*Exercise description*
Your job is to retype all of the data word for word, leaving every image out.

*Records for processing*
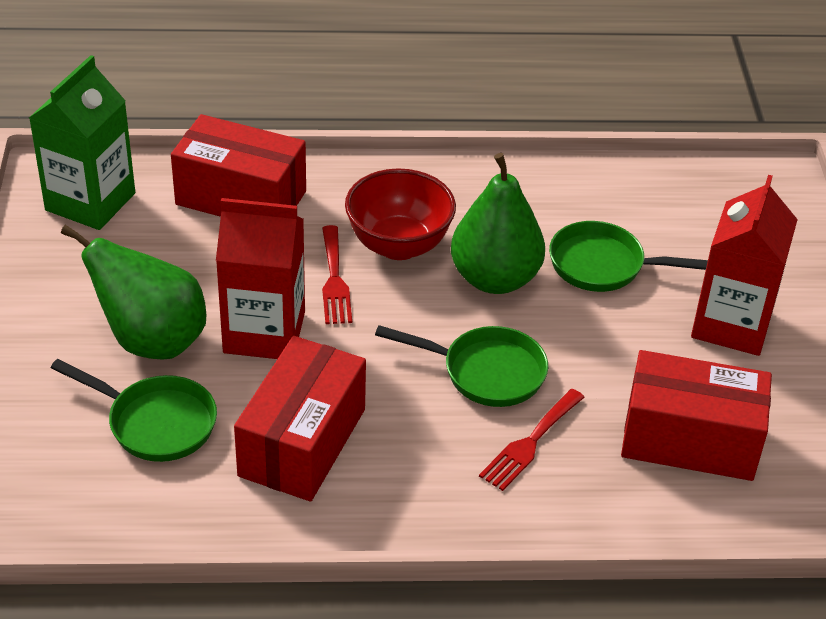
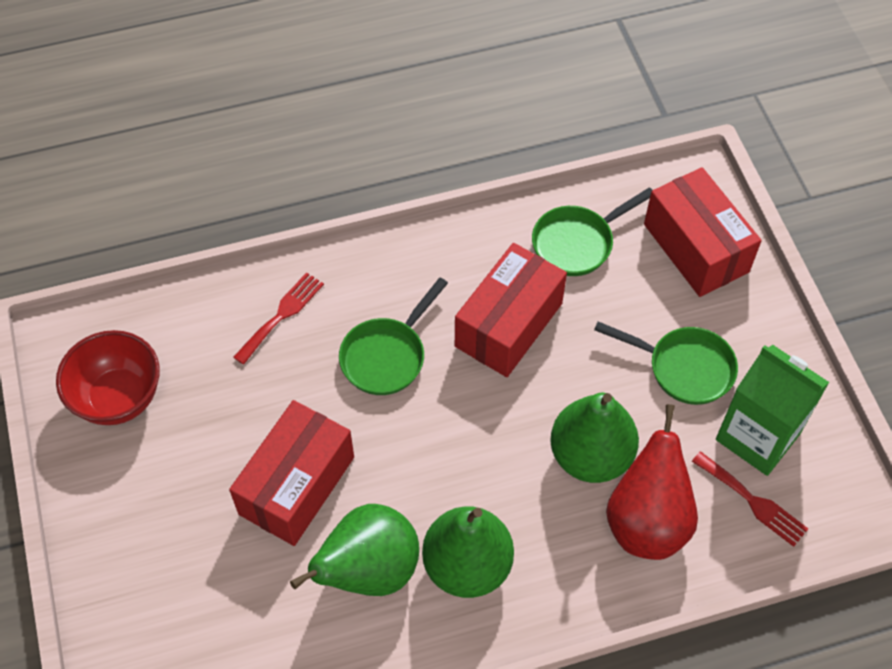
green pear: 2 -> 3
red carton: 2 -> 0
red pear: 0 -> 1

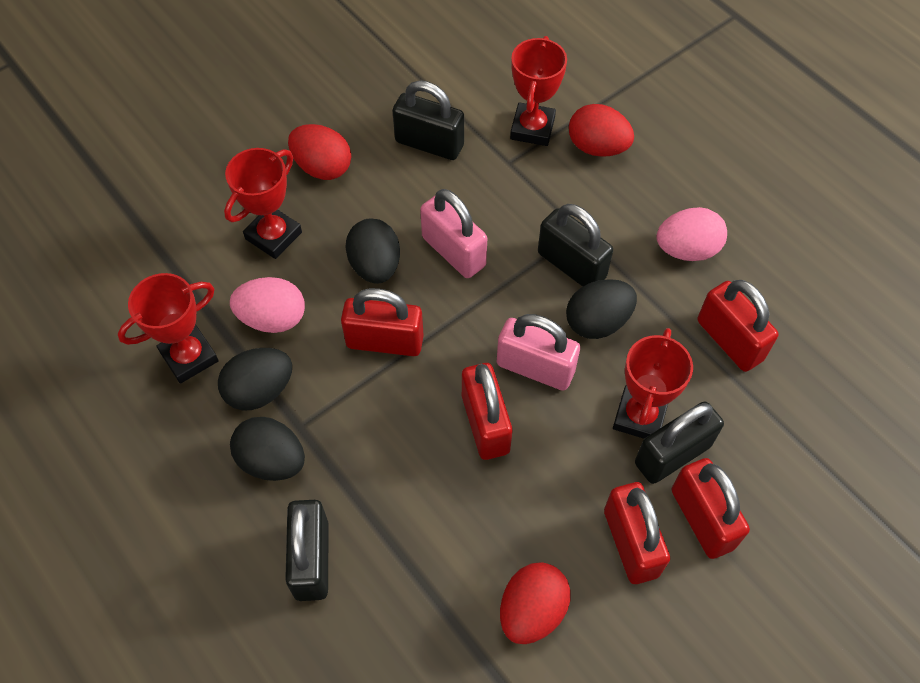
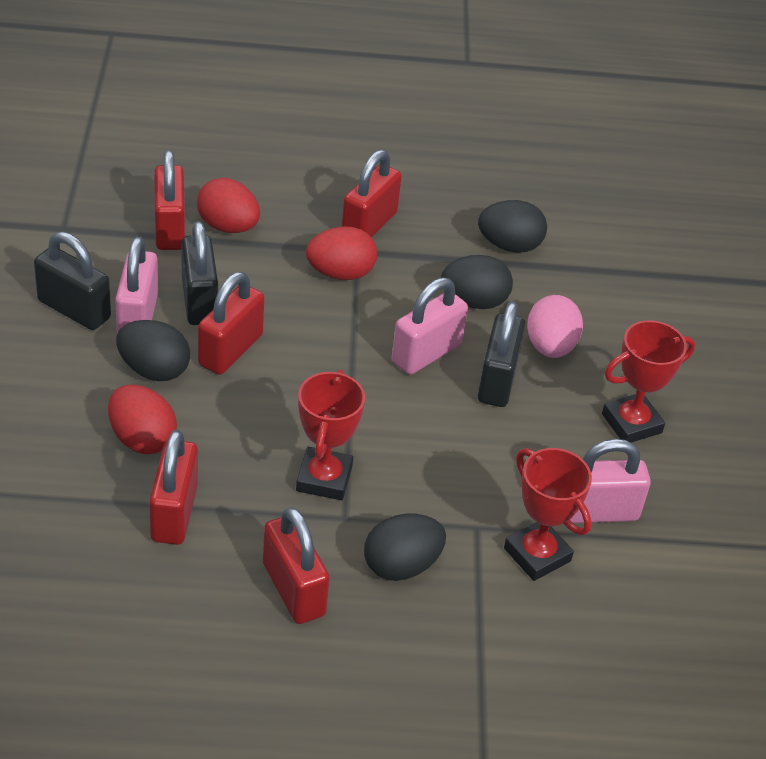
black padlock: 4 -> 3
pink egg: 2 -> 1
pink padlock: 2 -> 3
red trophy: 4 -> 3

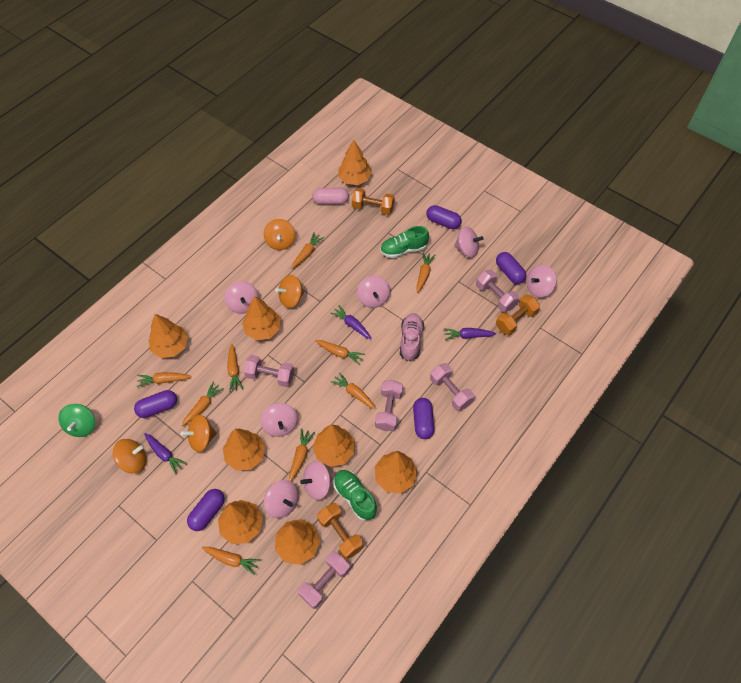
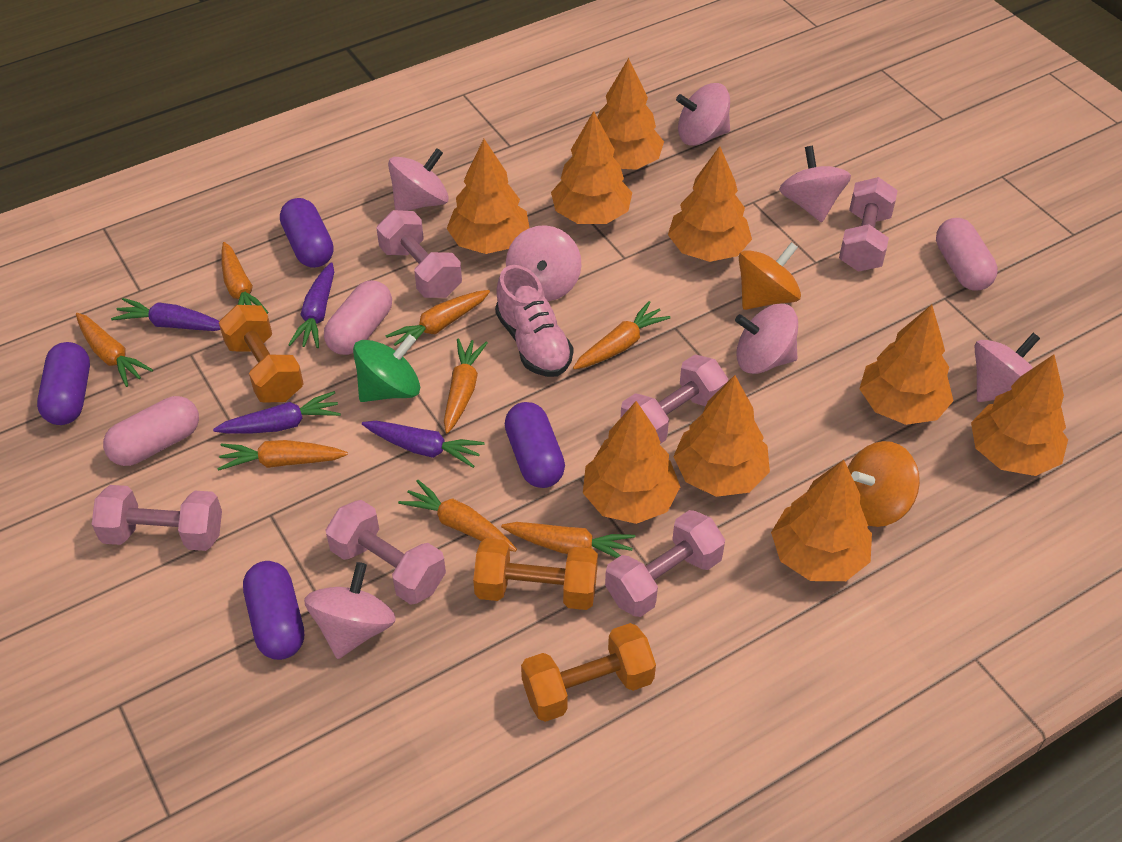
green shoe: 2 -> 0
orange carrot: 9 -> 8
orange spinning top: 4 -> 2
orange tree: 8 -> 9
pink capsule: 1 -> 3
pink dumbbell: 5 -> 6
purple capsule: 5 -> 4
purple carrot: 3 -> 4

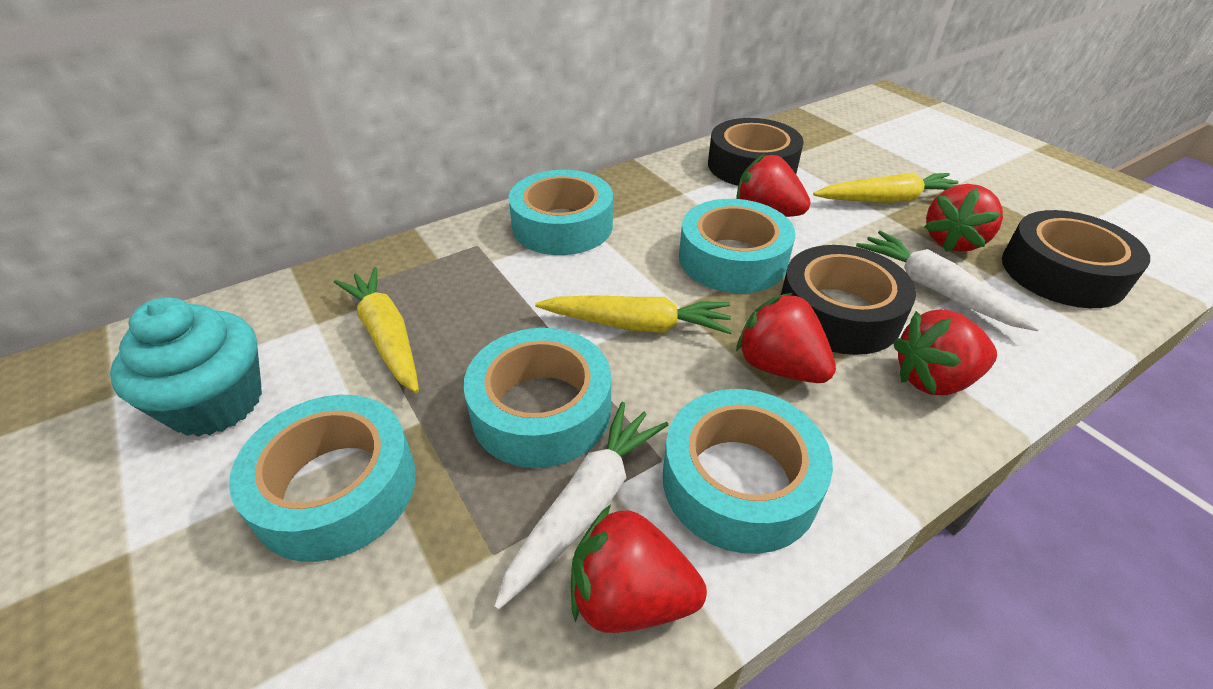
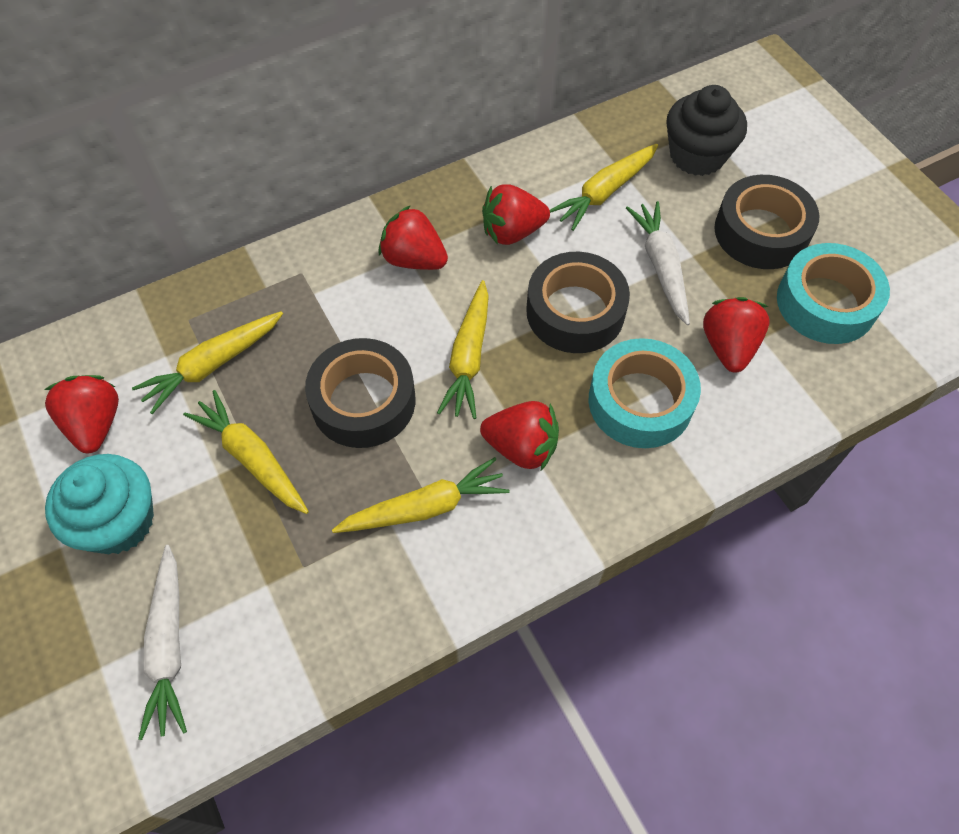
black cupcake: 0 -> 1
turquoise tape: 5 -> 2
yellow carrot: 3 -> 5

*Exercise answer*
green pear: 2 -> 3
red carton: 2 -> 0
red pear: 0 -> 1

black padlock: 4 -> 3
pink egg: 2 -> 1
pink padlock: 2 -> 3
red trophy: 4 -> 3

green shoe: 2 -> 0
orange carrot: 9 -> 8
orange spinning top: 4 -> 2
orange tree: 8 -> 9
pink capsule: 1 -> 3
pink dumbbell: 5 -> 6
purple capsule: 5 -> 4
purple carrot: 3 -> 4

black cupcake: 0 -> 1
turquoise tape: 5 -> 2
yellow carrot: 3 -> 5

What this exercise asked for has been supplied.